Copy out every line from the records that includes "apple".

»»

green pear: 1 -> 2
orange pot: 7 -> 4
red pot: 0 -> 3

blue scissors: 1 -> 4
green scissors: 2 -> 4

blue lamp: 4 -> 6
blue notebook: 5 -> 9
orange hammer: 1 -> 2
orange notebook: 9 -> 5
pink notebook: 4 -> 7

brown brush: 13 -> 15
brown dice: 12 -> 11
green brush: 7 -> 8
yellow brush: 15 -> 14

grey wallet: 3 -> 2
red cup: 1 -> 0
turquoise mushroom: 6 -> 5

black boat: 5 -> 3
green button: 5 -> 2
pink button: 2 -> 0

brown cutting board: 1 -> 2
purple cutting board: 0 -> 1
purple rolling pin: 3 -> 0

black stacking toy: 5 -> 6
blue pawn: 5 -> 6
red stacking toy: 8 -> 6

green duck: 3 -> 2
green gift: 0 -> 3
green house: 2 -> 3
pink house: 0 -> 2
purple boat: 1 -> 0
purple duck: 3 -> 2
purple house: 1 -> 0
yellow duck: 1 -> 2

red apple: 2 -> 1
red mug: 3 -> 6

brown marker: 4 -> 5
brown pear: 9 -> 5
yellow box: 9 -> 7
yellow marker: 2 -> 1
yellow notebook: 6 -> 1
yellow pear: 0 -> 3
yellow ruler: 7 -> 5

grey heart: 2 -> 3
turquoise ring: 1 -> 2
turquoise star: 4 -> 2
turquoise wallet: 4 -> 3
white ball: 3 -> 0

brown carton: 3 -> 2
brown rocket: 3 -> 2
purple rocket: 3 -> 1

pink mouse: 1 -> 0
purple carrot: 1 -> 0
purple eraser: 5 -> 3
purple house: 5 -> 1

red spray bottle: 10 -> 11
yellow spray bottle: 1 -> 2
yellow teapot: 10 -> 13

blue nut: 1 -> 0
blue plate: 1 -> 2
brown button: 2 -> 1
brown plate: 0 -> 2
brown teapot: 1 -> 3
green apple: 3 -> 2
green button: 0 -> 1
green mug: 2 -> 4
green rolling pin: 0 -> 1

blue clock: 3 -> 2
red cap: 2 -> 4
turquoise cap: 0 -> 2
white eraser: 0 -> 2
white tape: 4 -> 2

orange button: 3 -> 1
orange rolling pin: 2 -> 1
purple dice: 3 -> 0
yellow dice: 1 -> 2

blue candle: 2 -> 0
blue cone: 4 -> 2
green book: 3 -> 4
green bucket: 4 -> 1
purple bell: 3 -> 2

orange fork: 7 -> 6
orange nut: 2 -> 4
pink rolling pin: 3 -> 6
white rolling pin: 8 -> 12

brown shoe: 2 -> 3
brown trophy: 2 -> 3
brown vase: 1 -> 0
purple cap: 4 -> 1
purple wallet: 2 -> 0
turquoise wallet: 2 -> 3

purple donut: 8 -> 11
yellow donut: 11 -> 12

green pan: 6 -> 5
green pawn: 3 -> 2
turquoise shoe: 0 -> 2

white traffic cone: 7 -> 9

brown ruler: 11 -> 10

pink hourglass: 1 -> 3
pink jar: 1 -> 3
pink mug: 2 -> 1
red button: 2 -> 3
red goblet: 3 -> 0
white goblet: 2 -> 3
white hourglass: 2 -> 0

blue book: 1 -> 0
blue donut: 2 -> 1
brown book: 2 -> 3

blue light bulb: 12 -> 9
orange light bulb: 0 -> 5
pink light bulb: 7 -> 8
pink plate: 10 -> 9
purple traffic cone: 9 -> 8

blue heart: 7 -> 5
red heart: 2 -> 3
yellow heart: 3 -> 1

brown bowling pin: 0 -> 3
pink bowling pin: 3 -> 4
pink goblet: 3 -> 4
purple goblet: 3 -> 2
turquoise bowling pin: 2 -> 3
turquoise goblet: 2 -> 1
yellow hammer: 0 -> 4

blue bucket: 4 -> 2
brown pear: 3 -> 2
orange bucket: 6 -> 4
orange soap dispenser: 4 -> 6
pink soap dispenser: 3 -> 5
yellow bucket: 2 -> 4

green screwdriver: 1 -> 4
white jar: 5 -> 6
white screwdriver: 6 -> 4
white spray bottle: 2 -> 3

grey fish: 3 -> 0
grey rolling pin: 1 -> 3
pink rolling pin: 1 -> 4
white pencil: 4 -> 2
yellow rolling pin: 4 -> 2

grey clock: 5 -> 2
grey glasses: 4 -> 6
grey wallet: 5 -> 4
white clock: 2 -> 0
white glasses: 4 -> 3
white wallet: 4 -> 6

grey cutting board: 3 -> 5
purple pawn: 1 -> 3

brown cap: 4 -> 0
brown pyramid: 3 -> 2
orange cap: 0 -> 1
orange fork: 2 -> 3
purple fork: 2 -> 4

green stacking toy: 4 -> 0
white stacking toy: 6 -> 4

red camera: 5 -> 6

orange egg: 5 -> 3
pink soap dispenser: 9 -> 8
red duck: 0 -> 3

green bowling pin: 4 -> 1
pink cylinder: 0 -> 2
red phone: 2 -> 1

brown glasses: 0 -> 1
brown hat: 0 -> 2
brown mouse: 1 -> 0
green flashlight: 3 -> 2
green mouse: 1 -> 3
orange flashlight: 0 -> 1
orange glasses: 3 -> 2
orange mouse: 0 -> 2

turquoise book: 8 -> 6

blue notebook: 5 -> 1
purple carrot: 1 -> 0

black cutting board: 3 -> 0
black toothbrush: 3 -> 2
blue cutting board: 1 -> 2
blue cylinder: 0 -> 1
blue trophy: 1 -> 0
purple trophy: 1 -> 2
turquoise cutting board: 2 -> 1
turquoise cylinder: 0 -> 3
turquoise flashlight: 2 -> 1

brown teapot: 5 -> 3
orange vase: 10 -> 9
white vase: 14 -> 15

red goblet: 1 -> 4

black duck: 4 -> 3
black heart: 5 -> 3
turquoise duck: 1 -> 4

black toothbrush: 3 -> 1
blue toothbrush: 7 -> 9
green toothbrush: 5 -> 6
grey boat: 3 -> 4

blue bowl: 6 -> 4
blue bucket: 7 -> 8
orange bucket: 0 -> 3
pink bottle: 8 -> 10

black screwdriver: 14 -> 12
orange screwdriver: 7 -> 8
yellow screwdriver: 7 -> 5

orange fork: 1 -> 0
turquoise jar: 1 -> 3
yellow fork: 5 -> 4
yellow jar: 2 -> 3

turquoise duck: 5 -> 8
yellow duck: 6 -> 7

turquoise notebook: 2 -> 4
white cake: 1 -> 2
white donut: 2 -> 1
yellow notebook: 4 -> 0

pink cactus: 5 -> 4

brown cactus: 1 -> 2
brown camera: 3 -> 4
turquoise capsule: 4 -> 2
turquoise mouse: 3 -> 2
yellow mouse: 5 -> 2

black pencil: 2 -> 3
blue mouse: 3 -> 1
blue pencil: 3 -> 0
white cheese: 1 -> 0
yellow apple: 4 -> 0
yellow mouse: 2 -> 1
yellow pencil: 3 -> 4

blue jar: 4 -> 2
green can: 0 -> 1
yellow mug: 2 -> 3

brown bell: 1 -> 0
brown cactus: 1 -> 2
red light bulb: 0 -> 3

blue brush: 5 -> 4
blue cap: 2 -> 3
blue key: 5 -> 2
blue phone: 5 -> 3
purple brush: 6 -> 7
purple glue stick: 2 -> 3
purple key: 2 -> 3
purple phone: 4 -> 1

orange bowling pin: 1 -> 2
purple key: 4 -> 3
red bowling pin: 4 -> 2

««

## OUTPUT OF THE TASK
red apple: 2 -> 1
green apple: 3 -> 2
yellow apple: 4 -> 0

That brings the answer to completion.